[[ Material shown, beginning ]]

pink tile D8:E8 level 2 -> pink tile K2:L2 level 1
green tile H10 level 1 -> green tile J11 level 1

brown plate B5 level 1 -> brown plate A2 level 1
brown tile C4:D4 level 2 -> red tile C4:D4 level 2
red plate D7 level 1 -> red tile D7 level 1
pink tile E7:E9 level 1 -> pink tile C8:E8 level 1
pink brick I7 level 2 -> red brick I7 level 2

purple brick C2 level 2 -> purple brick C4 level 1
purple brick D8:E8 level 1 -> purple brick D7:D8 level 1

[[ Material shown, end ]]
[[ Material shown, beginning ]]

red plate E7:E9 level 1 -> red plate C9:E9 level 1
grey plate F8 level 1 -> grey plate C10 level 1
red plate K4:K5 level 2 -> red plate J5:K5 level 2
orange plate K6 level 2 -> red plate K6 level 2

[[ Material shown, end ]]
[[ Material shown, beginning ]]

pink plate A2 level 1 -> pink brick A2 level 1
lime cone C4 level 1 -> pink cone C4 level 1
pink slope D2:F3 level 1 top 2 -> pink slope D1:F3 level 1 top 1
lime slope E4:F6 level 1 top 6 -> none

[[ Material shown, end ]]

What you have to do :: Using the data above, reproduce exactly the lines from the line that contains "red plate D7 level 1 -> red tile D7 level 1" through the line that contains "purple brick D8:E8", including both.

Answer section ::
red plate D7 level 1 -> red tile D7 level 1
pink tile E7:E9 level 1 -> pink tile C8:E8 level 1
pink brick I7 level 2 -> red brick I7 level 2

purple brick C2 level 2 -> purple brick C4 level 1
purple brick D8:E8 level 1 -> purple brick D7:D8 level 1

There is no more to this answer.